Object transformation records:
• • • • •

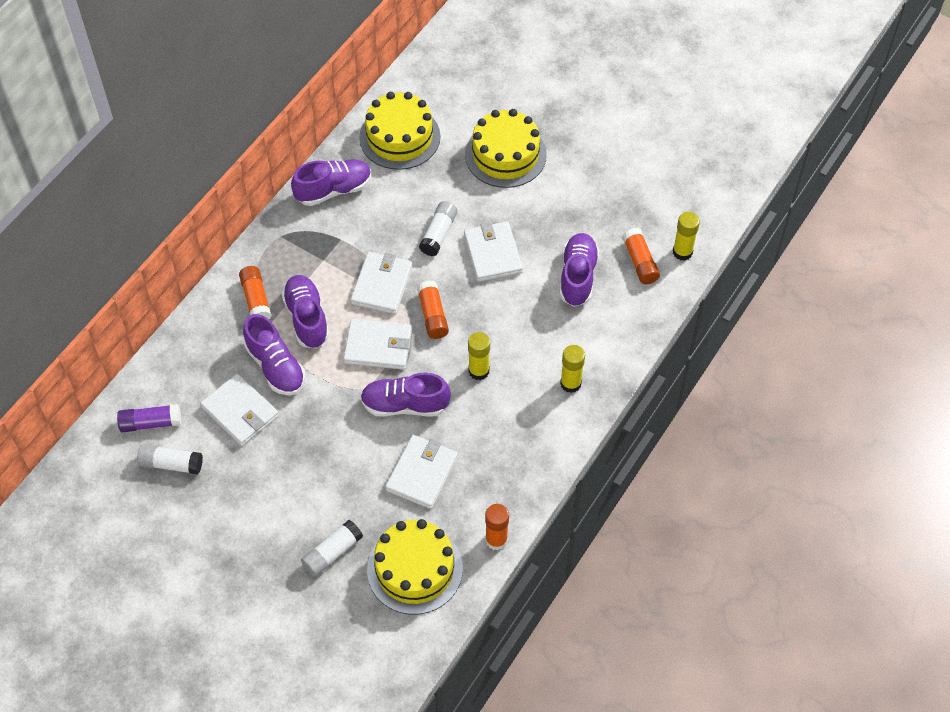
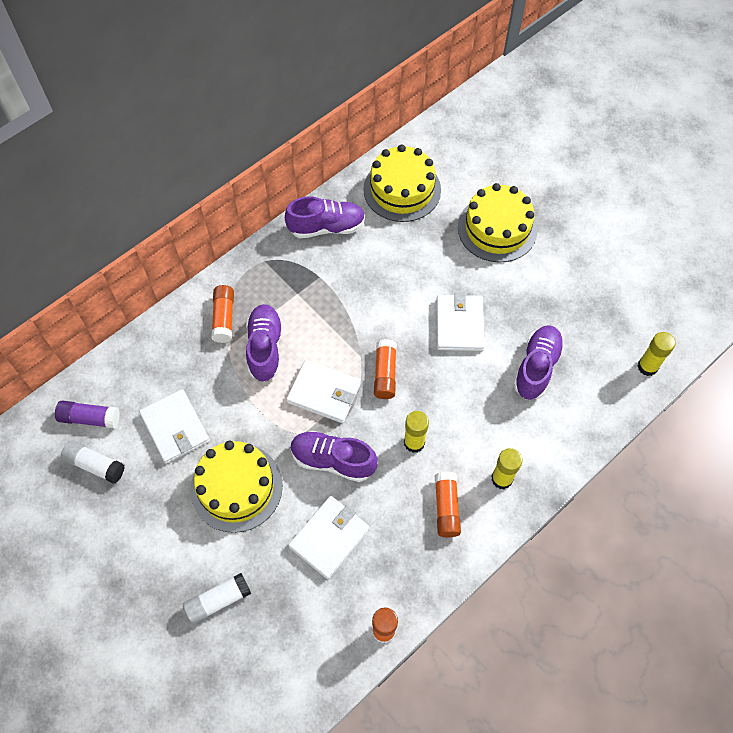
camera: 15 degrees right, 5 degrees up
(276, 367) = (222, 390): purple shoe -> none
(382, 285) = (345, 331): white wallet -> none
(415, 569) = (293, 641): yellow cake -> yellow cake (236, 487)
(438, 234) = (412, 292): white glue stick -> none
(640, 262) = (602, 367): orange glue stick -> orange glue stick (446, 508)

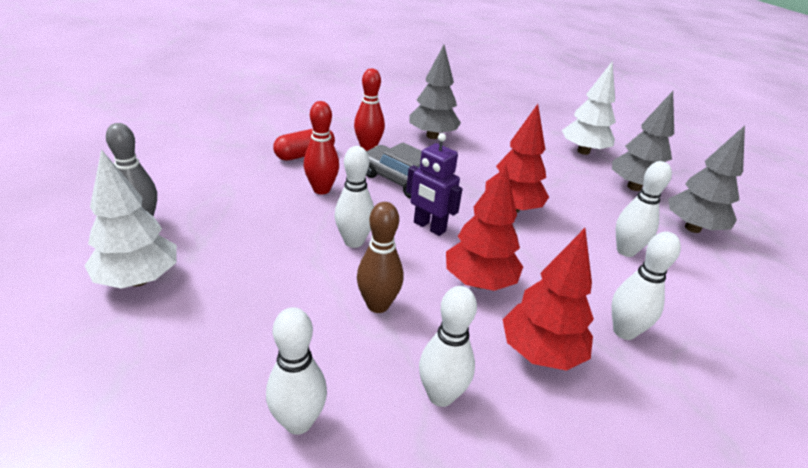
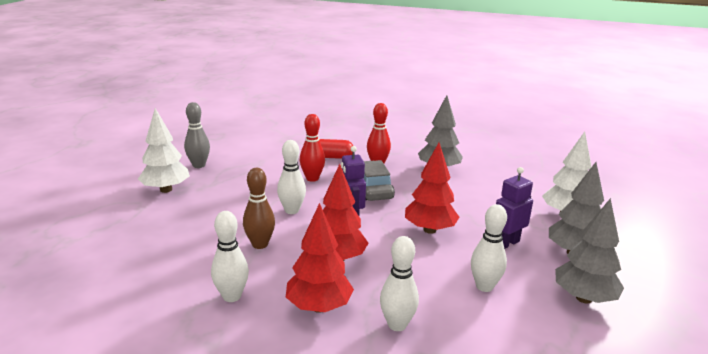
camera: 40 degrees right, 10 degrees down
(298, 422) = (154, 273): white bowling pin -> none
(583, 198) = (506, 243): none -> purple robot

• • • • •

### Activity
Output nothing but the lines from the one with "camera: 40 degrees right, 10 degrees down" through the last line above, each exactly as it stands.

### Written answer
camera: 40 degrees right, 10 degrees down
(298, 422) = (154, 273): white bowling pin -> none
(583, 198) = (506, 243): none -> purple robot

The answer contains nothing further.